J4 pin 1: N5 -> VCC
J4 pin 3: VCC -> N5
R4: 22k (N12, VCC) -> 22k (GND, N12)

* * *

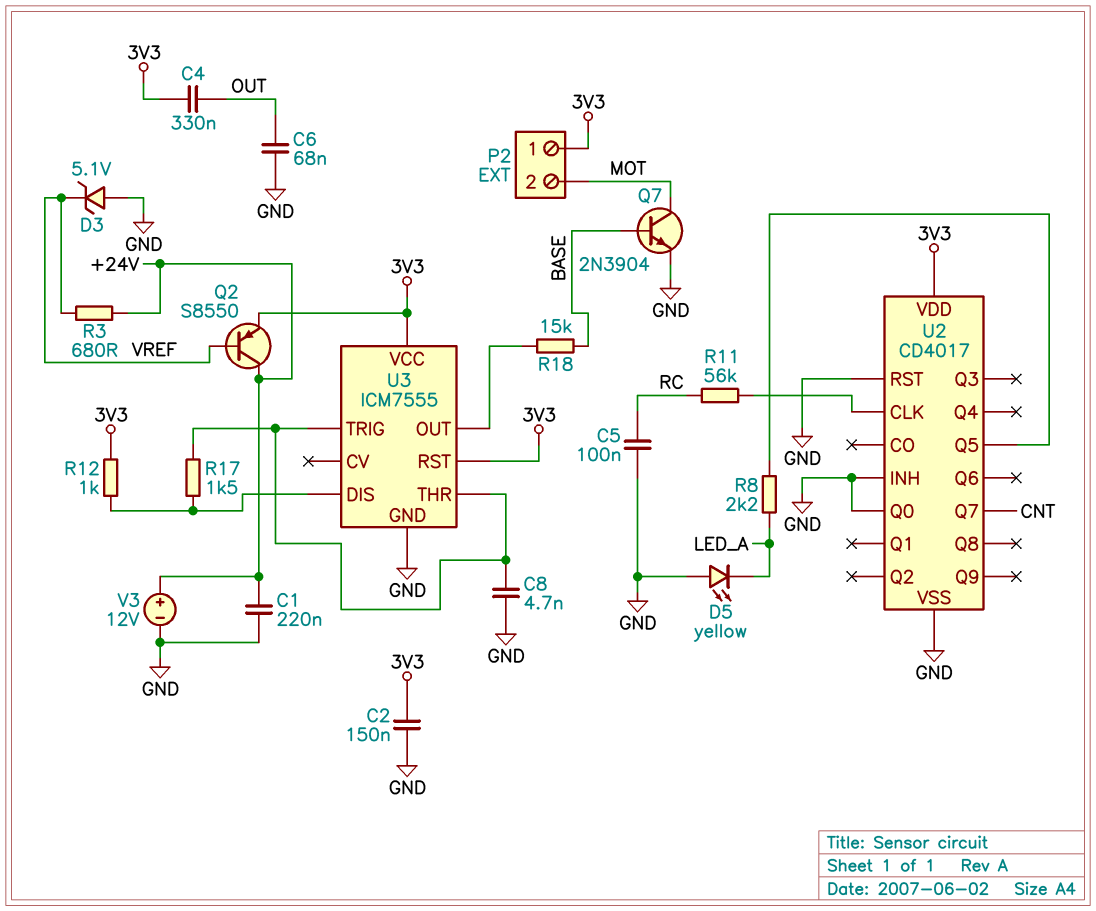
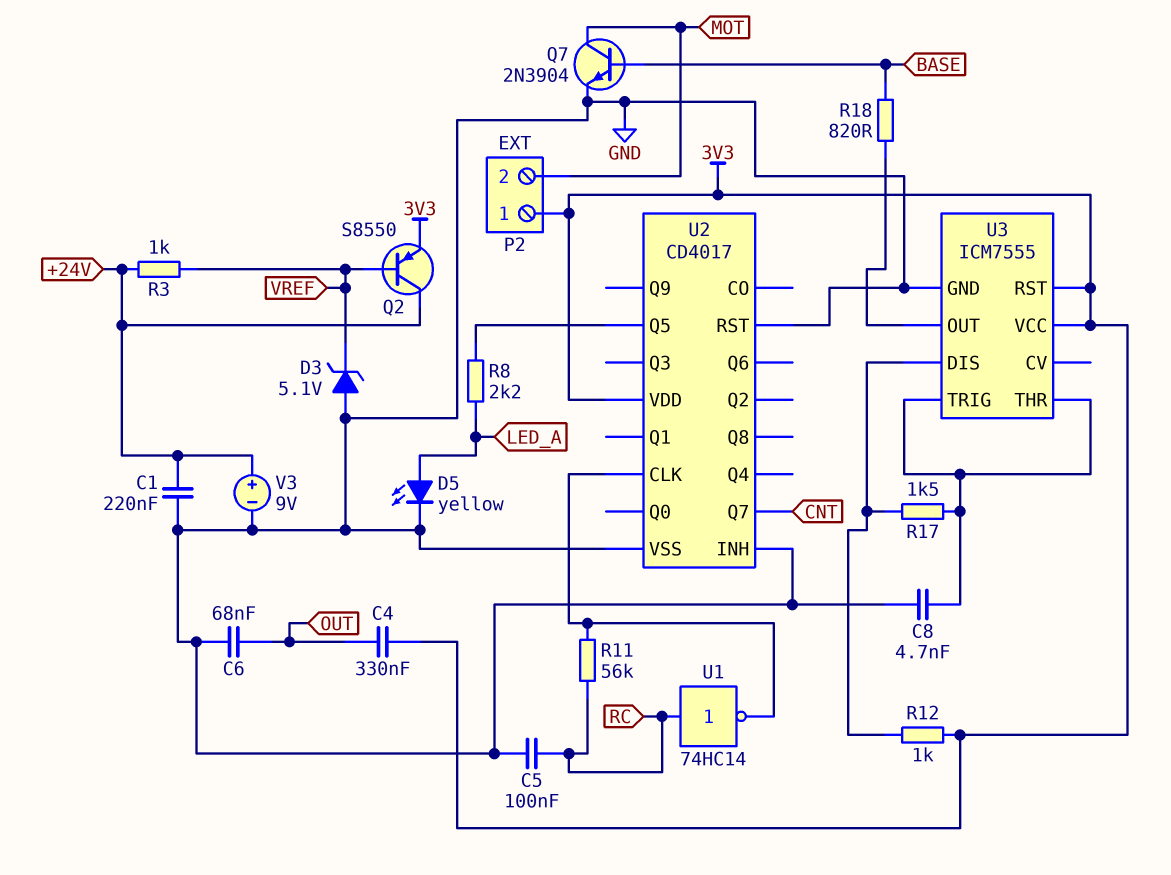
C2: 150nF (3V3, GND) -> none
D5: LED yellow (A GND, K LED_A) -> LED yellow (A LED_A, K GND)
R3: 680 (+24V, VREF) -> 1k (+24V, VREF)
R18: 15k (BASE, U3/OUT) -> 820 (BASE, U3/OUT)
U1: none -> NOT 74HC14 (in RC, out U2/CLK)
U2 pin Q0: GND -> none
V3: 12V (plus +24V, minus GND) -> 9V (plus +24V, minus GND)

- _Your goal_
Exactly the lines above from the one with "U2 pin Q0: GND -> none" to the one with "V3: 12V (plus", both included, are to be quoted; leave the rest out.

- _Expected answer_
U2 pin Q0: GND -> none
V3: 12V (plus +24V, minus GND) -> 9V (plus +24V, minus GND)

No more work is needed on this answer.